- SUPPLIED DATA
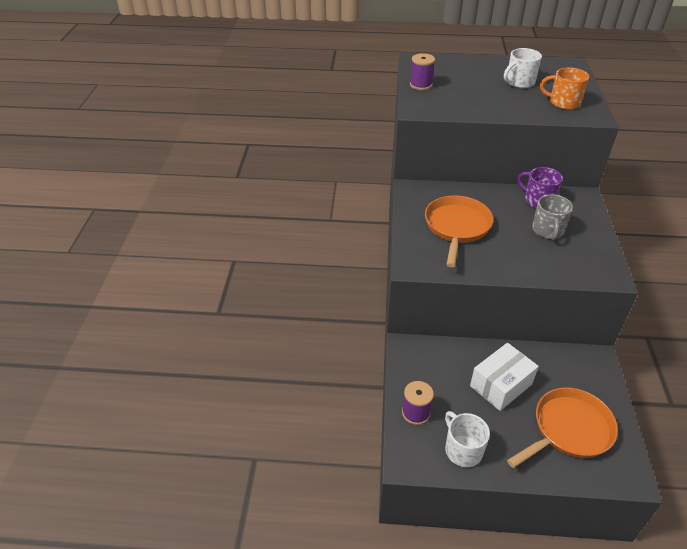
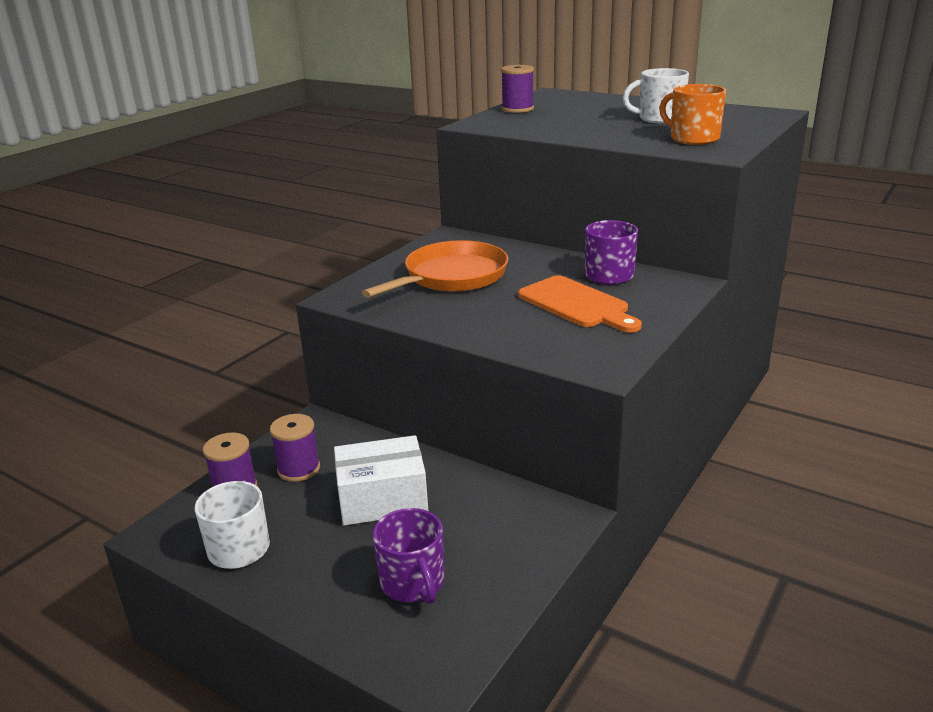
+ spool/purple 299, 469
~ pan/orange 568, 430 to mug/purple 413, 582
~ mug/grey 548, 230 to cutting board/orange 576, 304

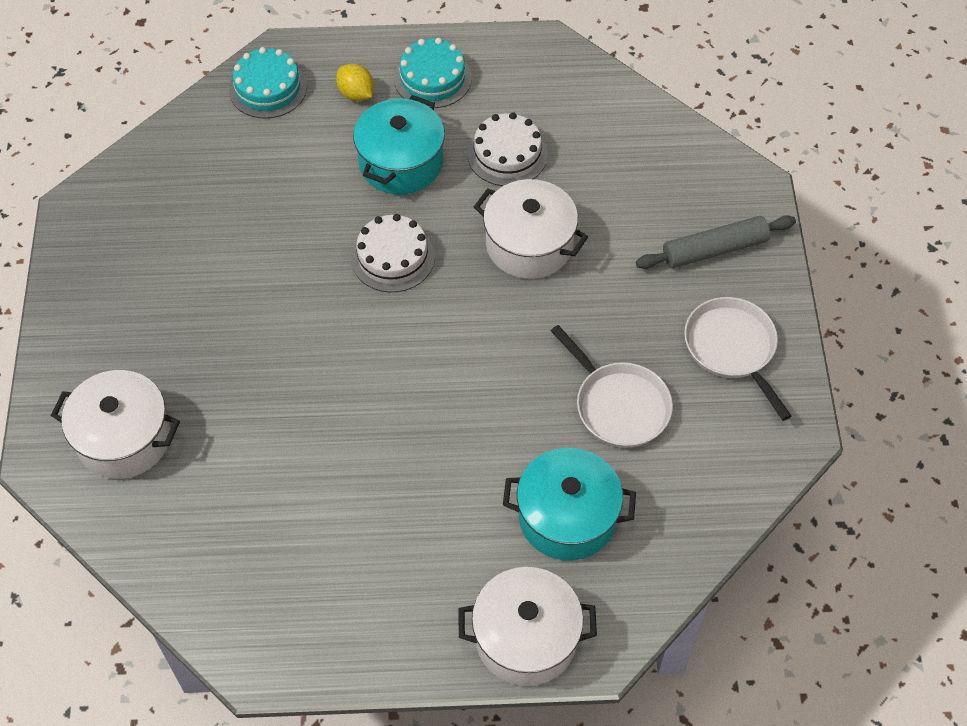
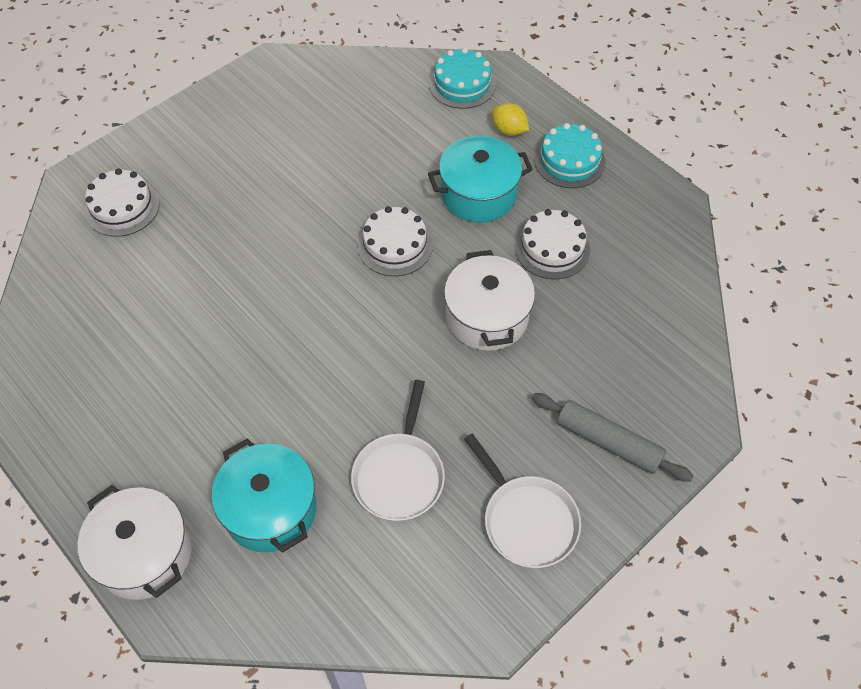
~ pot/white 124, 438 to cake/white 122, 207
~ pan/white 732, 348 = 527, 520 120 degrees clockwise
~ lemon/yellow 356, 94 = 509, 130 60 degrees counterclockwise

- DESCRIPTION OF THE TASK
Give again exactly the lines from the one that contains "mug/purple 413, 582" through the end of the material, both ends included, omitting the pictures.

- TASK RESULT
~ pan/orange 568, 430 to mug/purple 413, 582
~ mug/grey 548, 230 to cutting board/orange 576, 304

~ pot/white 124, 438 to cake/white 122, 207
~ pan/white 732, 348 = 527, 520 120 degrees clockwise
~ lemon/yellow 356, 94 = 509, 130 60 degrees counterclockwise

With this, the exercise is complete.